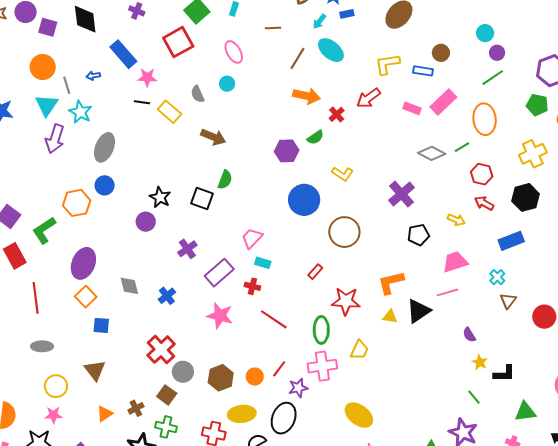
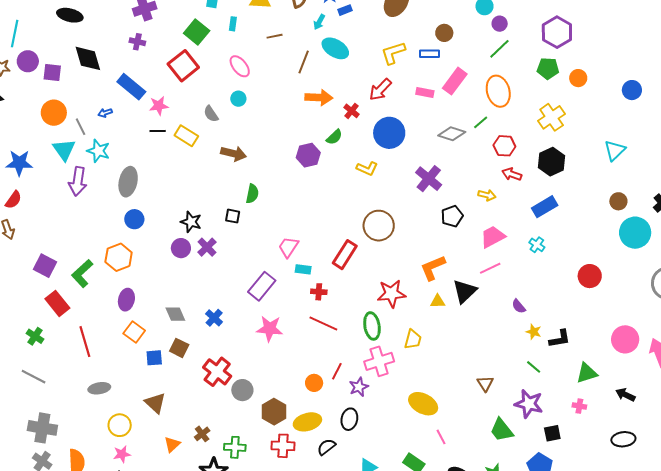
black square: (202, 199) -> (233, 216), size x0.7
blue circle: (304, 200) -> (389, 133), moved
orange hexagon: (77, 203) -> (119, 257), moved
purple cross: (187, 249) -> (207, 247), moved
purple ellipse: (83, 263) -> (126, 300), size x0.7
red rectangle: (315, 272) -> (345, 255), moved, size x1.8
red cross: (252, 286) -> (319, 292), moved
brown triangle: (508, 301) -> (485, 384), moved
brown hexagon: (221, 378) -> (274, 412), moved
brown square: (167, 395) -> (179, 348), moved
black ellipse: (284, 418) -> (349, 419), size x0.7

Exercise aim
Look over the entries above. Copy every line that contains the word "purple".

Completed exercise
purple cross: (187, 249) -> (207, 247), moved
purple ellipse: (83, 263) -> (126, 300), size x0.7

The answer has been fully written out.